Task item: Of the entries below, return exactly those lines that fall between the one containing "C3: 68nF (0V, SDA) -> none" and the one containing "L2: none -> 1uH (+9V, +15V)", the two end lines included.

Record extracts:
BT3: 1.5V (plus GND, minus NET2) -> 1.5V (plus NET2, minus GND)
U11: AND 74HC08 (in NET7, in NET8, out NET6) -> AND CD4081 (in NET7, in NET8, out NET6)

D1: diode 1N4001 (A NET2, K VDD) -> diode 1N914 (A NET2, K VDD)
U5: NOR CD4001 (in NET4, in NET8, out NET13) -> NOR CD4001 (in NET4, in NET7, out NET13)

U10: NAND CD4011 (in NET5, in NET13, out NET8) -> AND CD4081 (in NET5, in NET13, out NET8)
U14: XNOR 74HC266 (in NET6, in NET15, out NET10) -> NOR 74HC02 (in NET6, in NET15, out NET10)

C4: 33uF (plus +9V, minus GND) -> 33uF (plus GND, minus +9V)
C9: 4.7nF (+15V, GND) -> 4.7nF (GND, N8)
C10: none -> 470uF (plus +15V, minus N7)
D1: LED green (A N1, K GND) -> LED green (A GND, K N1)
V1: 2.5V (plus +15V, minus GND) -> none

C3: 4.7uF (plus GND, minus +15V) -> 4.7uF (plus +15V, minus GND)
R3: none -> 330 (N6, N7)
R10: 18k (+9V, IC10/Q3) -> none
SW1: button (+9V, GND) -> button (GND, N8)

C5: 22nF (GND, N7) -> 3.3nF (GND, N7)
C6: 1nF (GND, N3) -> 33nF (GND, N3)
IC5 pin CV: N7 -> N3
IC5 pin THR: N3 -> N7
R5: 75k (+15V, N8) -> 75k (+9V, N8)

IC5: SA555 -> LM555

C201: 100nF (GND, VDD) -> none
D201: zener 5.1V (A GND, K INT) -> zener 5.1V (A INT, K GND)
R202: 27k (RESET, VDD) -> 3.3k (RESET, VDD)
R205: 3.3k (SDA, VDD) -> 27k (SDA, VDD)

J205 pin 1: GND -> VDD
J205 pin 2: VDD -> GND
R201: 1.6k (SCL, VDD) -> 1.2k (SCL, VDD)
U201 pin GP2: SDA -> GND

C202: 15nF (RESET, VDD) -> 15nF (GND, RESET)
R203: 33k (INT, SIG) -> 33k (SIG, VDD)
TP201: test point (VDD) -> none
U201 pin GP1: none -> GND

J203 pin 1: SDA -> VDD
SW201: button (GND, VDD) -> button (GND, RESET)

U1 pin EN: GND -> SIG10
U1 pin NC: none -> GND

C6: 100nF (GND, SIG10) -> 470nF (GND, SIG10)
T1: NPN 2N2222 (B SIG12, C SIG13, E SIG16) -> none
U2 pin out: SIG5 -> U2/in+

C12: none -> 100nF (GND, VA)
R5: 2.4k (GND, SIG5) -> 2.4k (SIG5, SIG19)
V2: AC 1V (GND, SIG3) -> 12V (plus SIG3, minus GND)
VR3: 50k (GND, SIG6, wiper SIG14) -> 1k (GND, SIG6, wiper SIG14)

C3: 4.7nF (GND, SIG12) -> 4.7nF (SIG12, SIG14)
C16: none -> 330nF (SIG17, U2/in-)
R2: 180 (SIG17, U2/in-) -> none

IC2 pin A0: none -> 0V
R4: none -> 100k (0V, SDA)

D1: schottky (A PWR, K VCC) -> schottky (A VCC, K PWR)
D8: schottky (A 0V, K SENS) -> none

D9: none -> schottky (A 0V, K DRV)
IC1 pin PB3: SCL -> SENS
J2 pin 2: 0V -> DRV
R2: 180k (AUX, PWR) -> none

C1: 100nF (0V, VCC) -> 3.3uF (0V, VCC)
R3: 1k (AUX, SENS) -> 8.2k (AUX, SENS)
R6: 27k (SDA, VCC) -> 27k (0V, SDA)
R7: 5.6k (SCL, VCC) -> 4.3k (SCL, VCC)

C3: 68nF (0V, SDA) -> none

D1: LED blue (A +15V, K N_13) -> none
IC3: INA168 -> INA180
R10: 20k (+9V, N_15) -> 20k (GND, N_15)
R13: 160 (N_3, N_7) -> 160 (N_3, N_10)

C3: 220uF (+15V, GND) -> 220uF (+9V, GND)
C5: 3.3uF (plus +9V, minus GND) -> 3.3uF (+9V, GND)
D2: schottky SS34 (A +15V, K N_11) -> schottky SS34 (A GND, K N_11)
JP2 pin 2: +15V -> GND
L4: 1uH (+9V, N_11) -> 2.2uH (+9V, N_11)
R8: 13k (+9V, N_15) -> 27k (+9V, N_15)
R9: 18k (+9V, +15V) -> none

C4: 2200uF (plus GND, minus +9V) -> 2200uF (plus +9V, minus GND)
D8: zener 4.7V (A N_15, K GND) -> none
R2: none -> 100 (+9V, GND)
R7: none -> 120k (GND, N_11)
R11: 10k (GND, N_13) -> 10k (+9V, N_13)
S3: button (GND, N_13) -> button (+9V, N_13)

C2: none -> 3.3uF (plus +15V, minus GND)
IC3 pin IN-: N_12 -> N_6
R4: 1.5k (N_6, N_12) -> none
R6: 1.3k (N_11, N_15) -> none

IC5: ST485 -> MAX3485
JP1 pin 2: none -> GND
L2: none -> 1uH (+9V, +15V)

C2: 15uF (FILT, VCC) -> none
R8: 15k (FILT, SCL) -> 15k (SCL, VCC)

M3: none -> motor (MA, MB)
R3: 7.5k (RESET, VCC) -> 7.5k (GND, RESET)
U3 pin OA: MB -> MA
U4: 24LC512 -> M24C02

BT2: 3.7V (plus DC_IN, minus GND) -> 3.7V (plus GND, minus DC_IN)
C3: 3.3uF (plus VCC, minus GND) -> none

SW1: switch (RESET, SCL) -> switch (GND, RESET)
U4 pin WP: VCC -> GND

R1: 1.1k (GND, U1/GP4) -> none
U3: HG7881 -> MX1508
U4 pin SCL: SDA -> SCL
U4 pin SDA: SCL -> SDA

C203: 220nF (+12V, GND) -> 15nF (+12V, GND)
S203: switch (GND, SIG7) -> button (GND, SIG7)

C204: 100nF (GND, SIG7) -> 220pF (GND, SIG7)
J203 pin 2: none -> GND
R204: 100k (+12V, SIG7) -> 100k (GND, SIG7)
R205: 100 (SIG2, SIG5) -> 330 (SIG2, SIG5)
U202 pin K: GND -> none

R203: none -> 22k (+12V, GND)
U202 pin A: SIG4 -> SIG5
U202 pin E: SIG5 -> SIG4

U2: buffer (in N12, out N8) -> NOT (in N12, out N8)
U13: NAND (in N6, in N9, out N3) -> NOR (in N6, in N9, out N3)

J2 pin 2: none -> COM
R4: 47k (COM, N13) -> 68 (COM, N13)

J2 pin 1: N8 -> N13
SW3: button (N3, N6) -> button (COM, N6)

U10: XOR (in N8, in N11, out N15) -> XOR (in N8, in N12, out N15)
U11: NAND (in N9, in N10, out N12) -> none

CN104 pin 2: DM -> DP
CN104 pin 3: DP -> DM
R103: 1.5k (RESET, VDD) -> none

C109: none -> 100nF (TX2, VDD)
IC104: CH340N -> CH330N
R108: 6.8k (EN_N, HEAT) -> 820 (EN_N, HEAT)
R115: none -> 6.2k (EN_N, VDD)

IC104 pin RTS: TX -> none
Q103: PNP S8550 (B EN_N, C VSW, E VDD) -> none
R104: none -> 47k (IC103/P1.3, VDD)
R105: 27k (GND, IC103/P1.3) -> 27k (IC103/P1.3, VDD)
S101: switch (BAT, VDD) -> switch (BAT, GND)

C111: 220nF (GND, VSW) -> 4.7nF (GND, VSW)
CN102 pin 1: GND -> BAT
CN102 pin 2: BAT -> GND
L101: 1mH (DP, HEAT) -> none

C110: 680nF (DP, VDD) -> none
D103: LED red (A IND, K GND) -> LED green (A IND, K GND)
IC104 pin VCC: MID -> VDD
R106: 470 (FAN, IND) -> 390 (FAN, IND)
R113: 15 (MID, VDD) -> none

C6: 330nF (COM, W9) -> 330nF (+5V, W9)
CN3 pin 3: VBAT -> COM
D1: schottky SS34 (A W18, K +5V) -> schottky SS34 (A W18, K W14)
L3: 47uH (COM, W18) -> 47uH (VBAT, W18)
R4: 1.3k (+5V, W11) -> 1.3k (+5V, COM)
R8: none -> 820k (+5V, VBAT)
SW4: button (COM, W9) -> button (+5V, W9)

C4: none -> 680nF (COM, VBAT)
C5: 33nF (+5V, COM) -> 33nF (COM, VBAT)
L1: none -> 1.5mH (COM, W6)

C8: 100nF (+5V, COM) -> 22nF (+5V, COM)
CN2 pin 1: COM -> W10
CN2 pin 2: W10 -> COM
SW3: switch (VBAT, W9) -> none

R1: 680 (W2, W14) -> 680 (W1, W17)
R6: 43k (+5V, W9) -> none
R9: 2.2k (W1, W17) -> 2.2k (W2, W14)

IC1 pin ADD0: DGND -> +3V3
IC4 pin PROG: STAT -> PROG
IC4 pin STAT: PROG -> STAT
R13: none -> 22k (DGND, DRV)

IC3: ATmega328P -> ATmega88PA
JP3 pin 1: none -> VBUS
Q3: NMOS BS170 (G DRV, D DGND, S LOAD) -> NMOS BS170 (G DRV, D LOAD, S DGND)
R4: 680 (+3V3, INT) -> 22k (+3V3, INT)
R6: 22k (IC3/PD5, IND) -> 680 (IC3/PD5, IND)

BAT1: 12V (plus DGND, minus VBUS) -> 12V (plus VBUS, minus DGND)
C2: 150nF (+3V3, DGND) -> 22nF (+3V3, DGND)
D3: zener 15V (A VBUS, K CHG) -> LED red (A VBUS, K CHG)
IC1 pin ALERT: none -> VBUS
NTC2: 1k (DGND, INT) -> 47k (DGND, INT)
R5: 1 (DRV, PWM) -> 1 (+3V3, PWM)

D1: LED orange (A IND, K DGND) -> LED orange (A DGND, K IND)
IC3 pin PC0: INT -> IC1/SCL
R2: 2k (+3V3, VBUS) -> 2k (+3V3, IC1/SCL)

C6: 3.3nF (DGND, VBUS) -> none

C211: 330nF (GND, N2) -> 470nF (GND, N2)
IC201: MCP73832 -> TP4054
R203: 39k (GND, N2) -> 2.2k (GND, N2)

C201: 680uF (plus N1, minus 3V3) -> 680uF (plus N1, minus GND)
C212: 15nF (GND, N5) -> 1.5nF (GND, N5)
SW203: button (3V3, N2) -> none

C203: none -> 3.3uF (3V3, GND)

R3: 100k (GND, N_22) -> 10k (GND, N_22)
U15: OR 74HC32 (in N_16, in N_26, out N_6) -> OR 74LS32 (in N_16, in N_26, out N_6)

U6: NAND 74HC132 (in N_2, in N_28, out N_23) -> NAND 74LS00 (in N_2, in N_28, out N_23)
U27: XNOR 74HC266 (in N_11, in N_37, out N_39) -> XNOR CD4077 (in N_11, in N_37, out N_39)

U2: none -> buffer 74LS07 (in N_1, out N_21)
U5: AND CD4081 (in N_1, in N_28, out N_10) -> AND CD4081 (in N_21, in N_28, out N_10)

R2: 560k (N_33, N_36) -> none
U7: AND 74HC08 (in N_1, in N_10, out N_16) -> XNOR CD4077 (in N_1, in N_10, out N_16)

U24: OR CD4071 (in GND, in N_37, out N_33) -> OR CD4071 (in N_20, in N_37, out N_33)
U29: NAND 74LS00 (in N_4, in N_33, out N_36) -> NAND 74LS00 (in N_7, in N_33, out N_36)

Exercise result:
C3: 68nF (0V, SDA) -> none

D1: LED blue (A +15V, K N_13) -> none
IC3: INA168 -> INA180
R10: 20k (+9V, N_15) -> 20k (GND, N_15)
R13: 160 (N_3, N_7) -> 160 (N_3, N_10)

C3: 220uF (+15V, GND) -> 220uF (+9V, GND)
C5: 3.3uF (plus +9V, minus GND) -> 3.3uF (+9V, GND)
D2: schottky SS34 (A +15V, K N_11) -> schottky SS34 (A GND, K N_11)
JP2 pin 2: +15V -> GND
L4: 1uH (+9V, N_11) -> 2.2uH (+9V, N_11)
R8: 13k (+9V, N_15) -> 27k (+9V, N_15)
R9: 18k (+9V, +15V) -> none

C4: 2200uF (plus GND, minus +9V) -> 2200uF (plus +9V, minus GND)
D8: zener 4.7V (A N_15, K GND) -> none
R2: none -> 100 (+9V, GND)
R7: none -> 120k (GND, N_11)
R11: 10k (GND, N_13) -> 10k (+9V, N_13)
S3: button (GND, N_13) -> button (+9V, N_13)

C2: none -> 3.3uF (plus +15V, minus GND)
IC3 pin IN-: N_12 -> N_6
R4: 1.5k (N_6, N_12) -> none
R6: 1.3k (N_11, N_15) -> none

IC5: ST485 -> MAX3485
JP1 pin 2: none -> GND
L2: none -> 1uH (+9V, +15V)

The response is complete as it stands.